• Your task:
Your copy should begin at the line containing "311, 816, 449]" and end at the last line of the records; transcribe those lines exactly and leave out every picture.

• Extracted information:

· · · · ·

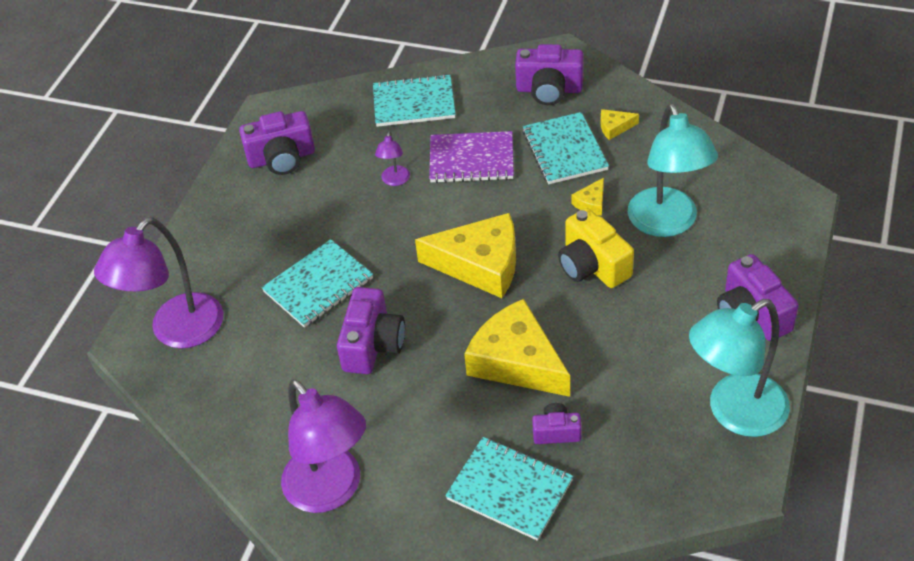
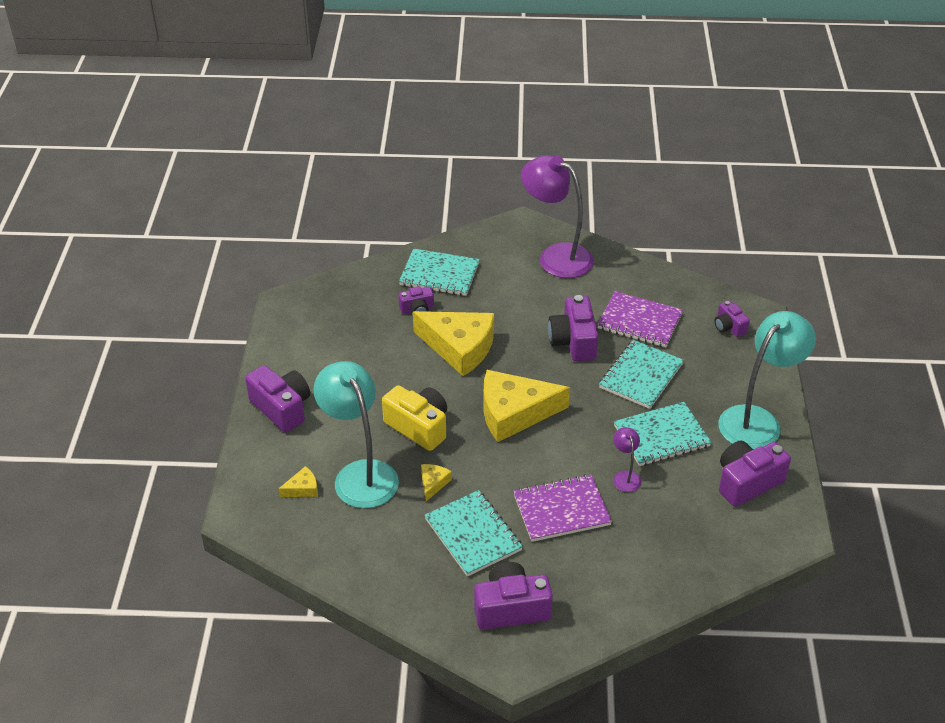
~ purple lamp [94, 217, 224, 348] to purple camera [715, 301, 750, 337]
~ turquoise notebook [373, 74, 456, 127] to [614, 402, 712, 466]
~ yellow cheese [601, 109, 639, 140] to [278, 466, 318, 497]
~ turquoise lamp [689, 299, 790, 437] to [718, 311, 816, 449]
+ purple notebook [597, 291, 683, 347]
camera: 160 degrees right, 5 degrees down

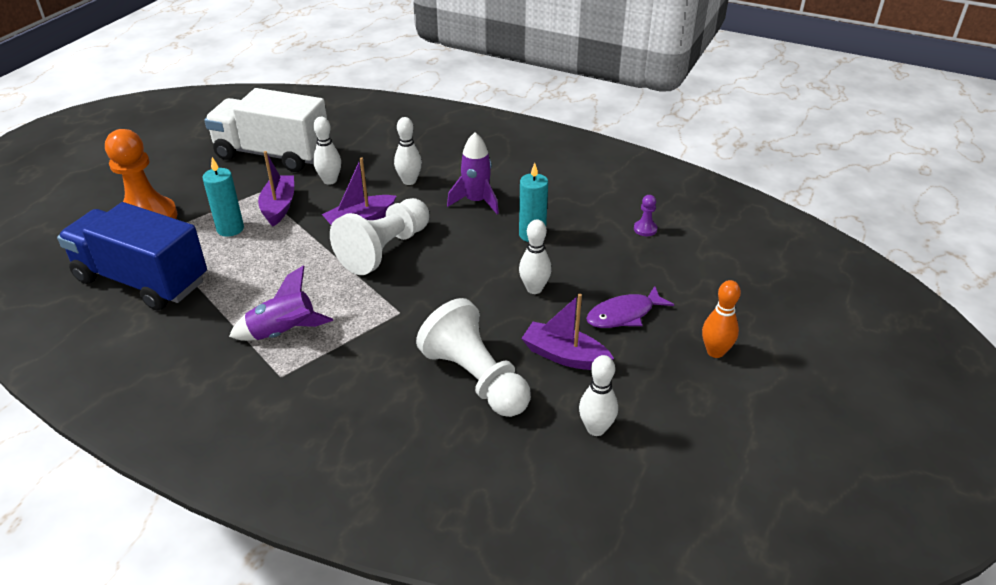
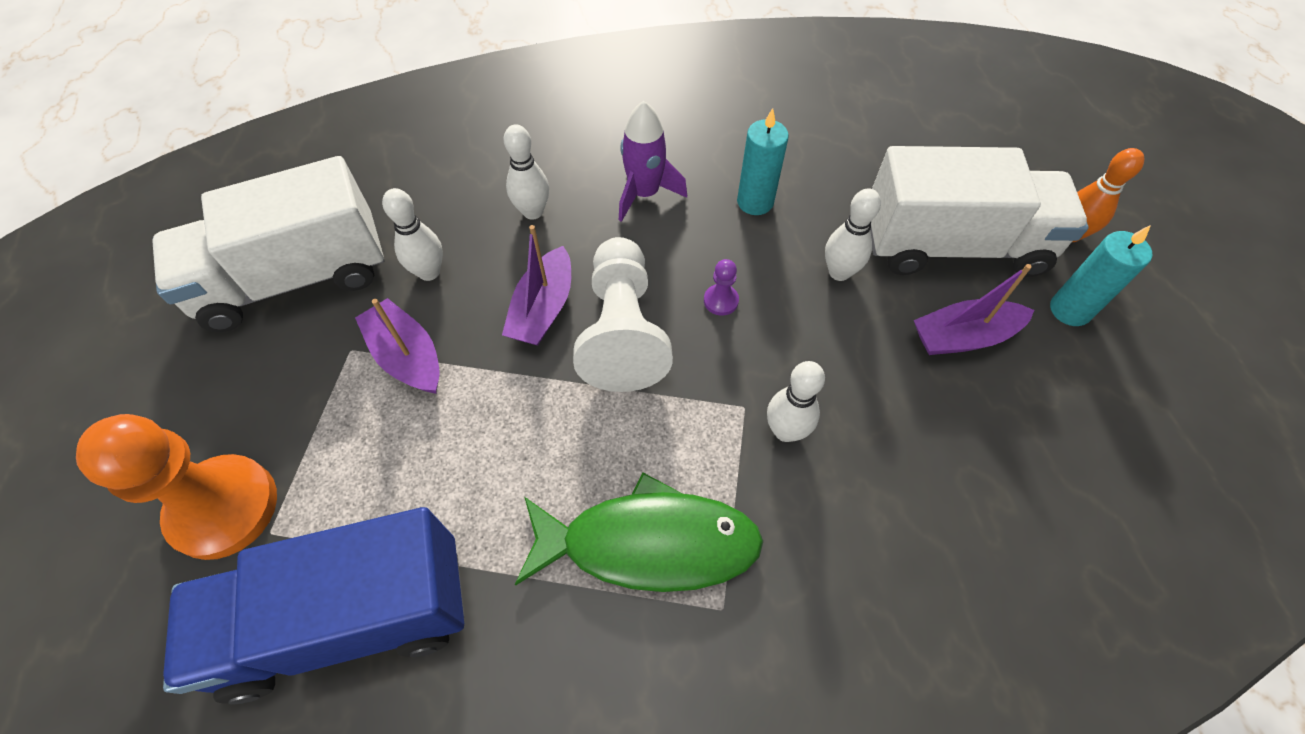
~ turquoise candle [202, 157, 244, 237] to [1050, 225, 1152, 326]
~ purple rocket [229, 265, 333, 341] to green fish [515, 473, 764, 592]
- white pawn [416, 298, 531, 417]
~ white bowling pin [579, 355, 618, 436] to [767, 361, 825, 442]
~ purple fish [586, 286, 674, 328] to white truck [870, 146, 1089, 277]
~ purple pawn [634, 195, 657, 236] to [704, 259, 739, 316]
camera: 40 degrees left, 20 degrees up

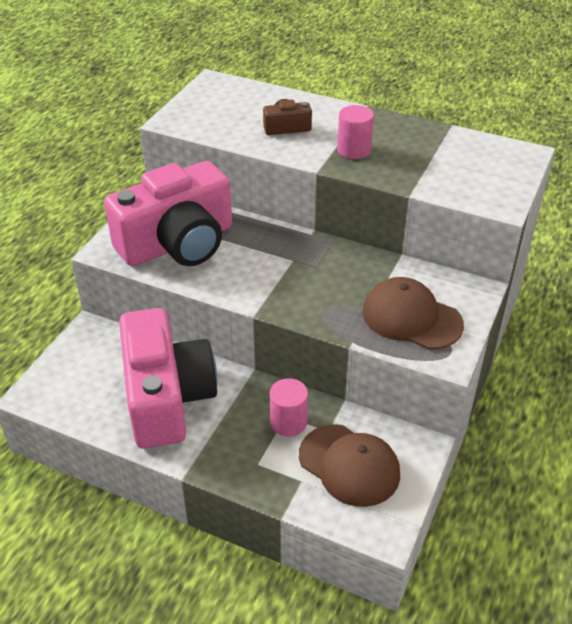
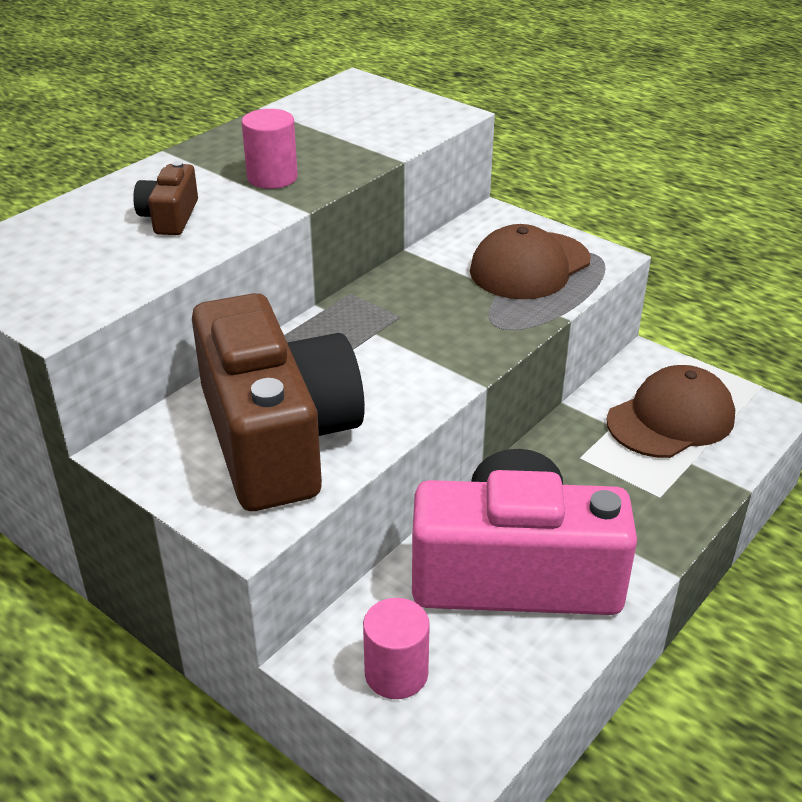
~ pink camera [104, 161, 232, 266] to brown camera [192, 293, 365, 511]
~ pink cylinder [270, 378, 308, 436] to [363, 598, 430, 699]
camera: 75 degrees left, 5 degrees down

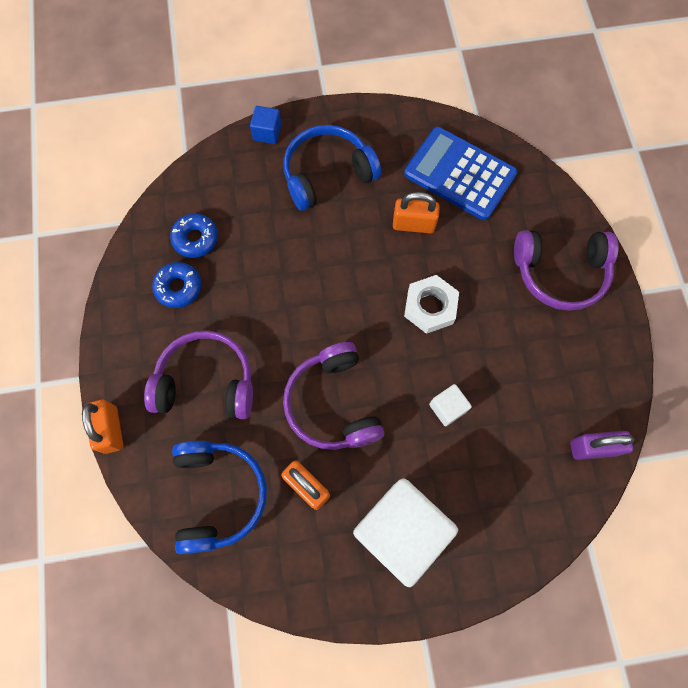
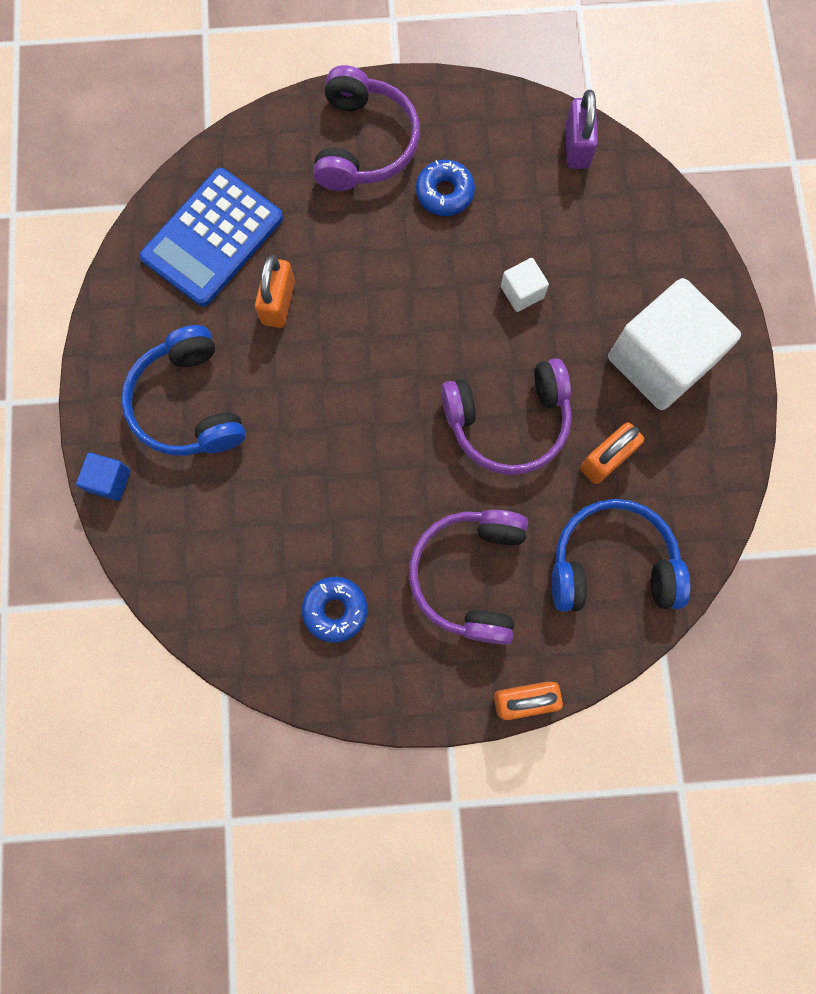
~ blue donut [170, 214, 218, 258] to [416, 160, 475, 216]
- white nut [404, 275, 459, 334]
camera: 85 degrees left, 5 degrees up

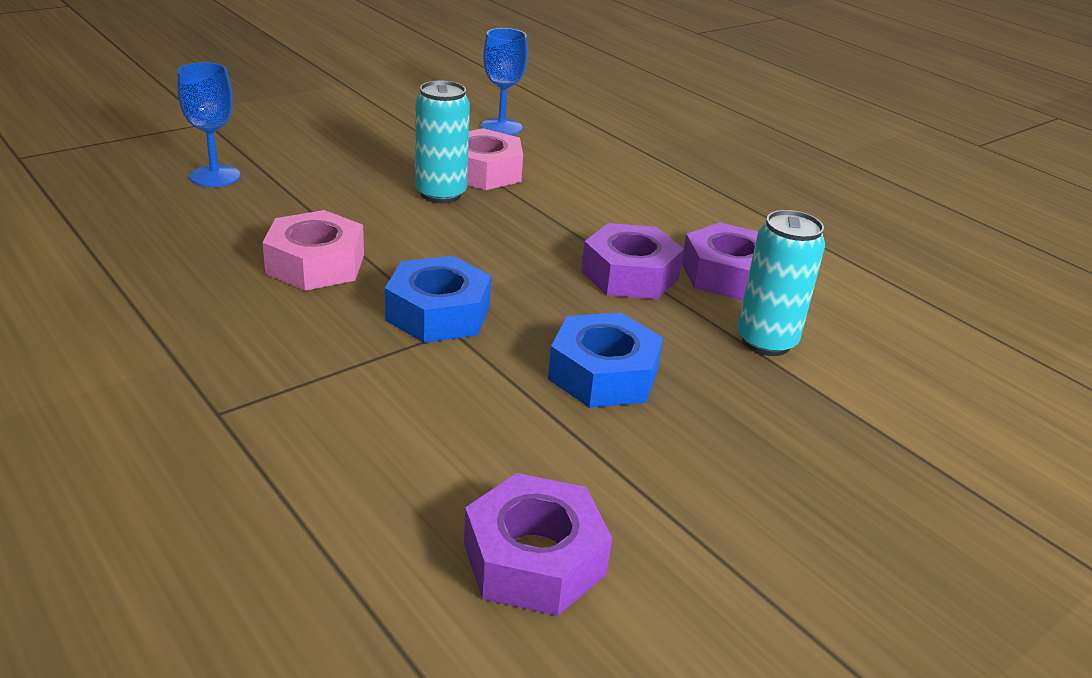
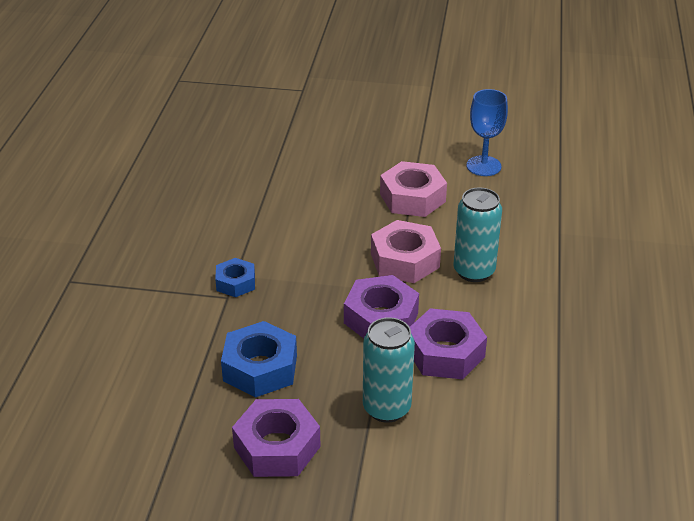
- blue goblet [177, 62, 240, 187]
~ pink nut [262, 210, 364, 291] to [371, 220, 441, 283]
~ blue nut [385, 256, 491, 343] = [215, 258, 255, 298] x0.60
~ turquoise can [415, 81, 470, 203] to [453, 187, 502, 282]
~ purple nut [464, 473, 612, 616] to [232, 399, 321, 477]
camera: 50 degrees right, 5 degrees up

· · · · ·

• Your solution:
~ turquoise lamp [689, 299, 790, 437] to [718, 311, 816, 449]
+ purple notebook [597, 291, 683, 347]
camera: 160 degrees right, 5 degrees down

~ turquoise candle [202, 157, 244, 237] to [1050, 225, 1152, 326]
~ purple rocket [229, 265, 333, 341] to green fish [515, 473, 764, 592]
- white pawn [416, 298, 531, 417]
~ white bowling pin [579, 355, 618, 436] to [767, 361, 825, 442]
~ purple fish [586, 286, 674, 328] to white truck [870, 146, 1089, 277]
~ purple pawn [634, 195, 657, 236] to [704, 259, 739, 316]
camera: 40 degrees left, 20 degrees up

~ pink camera [104, 161, 232, 266] to brown camera [192, 293, 365, 511]
~ pink cylinder [270, 378, 308, 436] to [363, 598, 430, 699]
camera: 75 degrees left, 5 degrees down

~ blue donut [170, 214, 218, 258] to [416, 160, 475, 216]
- white nut [404, 275, 459, 334]
camera: 85 degrees left, 5 degrees up

- blue goblet [177, 62, 240, 187]
~ pink nut [262, 210, 364, 291] to [371, 220, 441, 283]
~ blue nut [385, 256, 491, 343] = [215, 258, 255, 298] x0.60
~ turquoise can [415, 81, 470, 203] to [453, 187, 502, 282]
~ purple nut [464, 473, 612, 616] to [232, 399, 321, 477]
camera: 50 degrees right, 5 degrees up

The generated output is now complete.